(TO DO): Repeat only the lines below from the one containing "BAT1: 9V (plus" through the one containing "U1 pin RST: VDD -> RESET", inclusive, exactly as written.

(SOURCE INFORMATION):
____________________

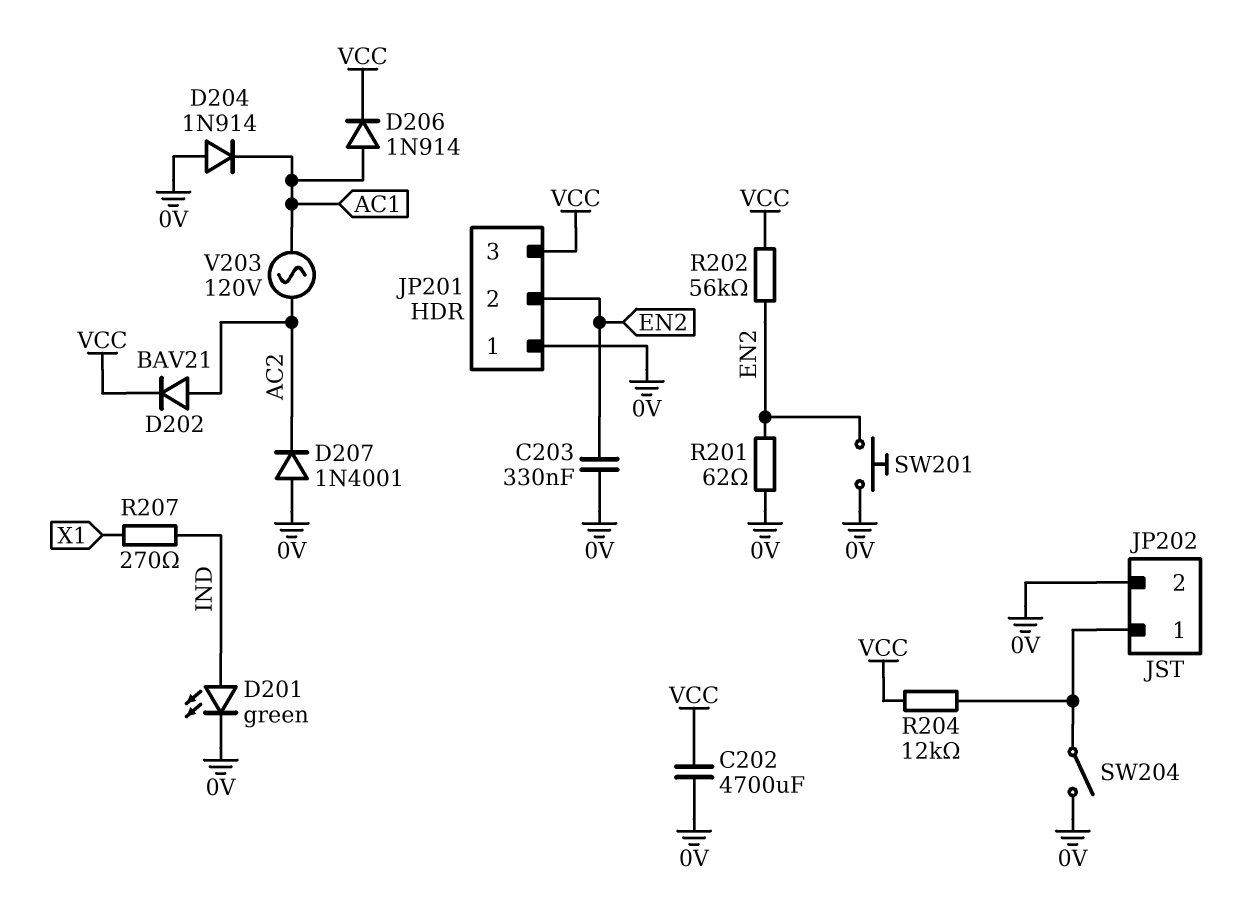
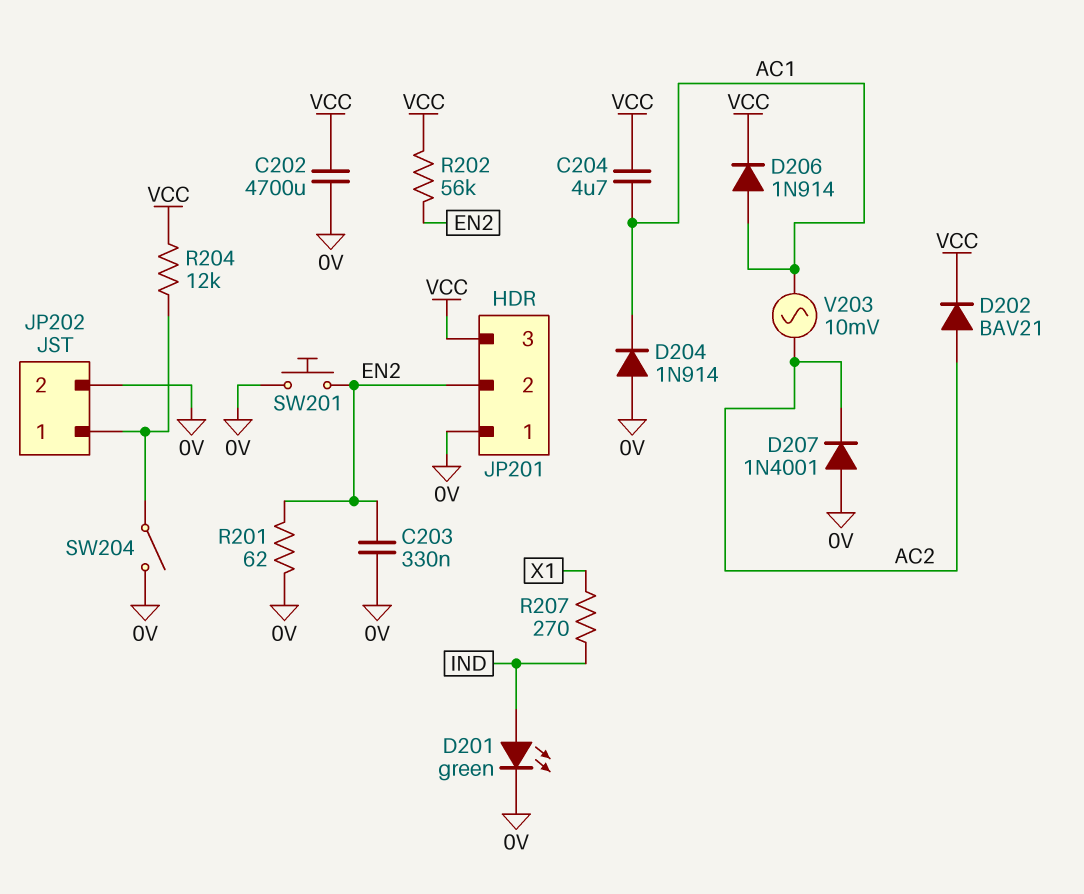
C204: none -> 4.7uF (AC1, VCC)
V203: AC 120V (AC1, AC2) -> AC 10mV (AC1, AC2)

____________________

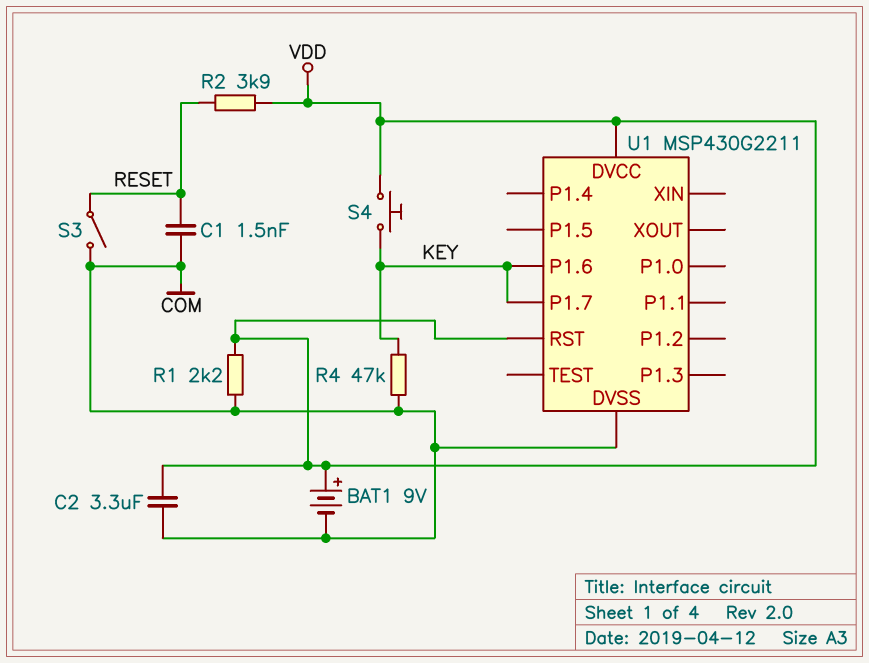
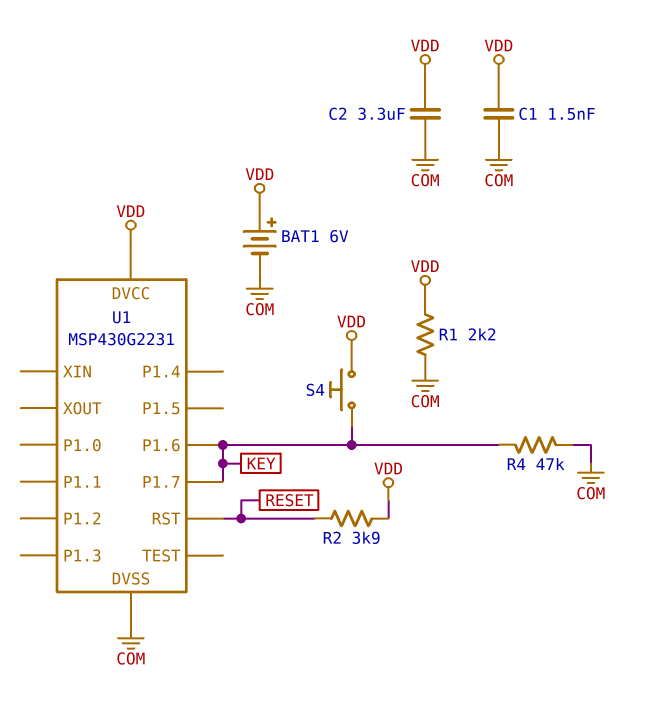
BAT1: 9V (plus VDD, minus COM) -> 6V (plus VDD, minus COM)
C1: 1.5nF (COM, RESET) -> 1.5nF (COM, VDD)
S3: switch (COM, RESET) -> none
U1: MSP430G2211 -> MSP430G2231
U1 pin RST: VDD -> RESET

____________________

(SOLUTION BELOW):
BAT1: 9V (plus VDD, minus COM) -> 6V (plus VDD, minus COM)
C1: 1.5nF (COM, RESET) -> 1.5nF (COM, VDD)
S3: switch (COM, RESET) -> none
U1: MSP430G2211 -> MSP430G2231
U1 pin RST: VDD -> RESET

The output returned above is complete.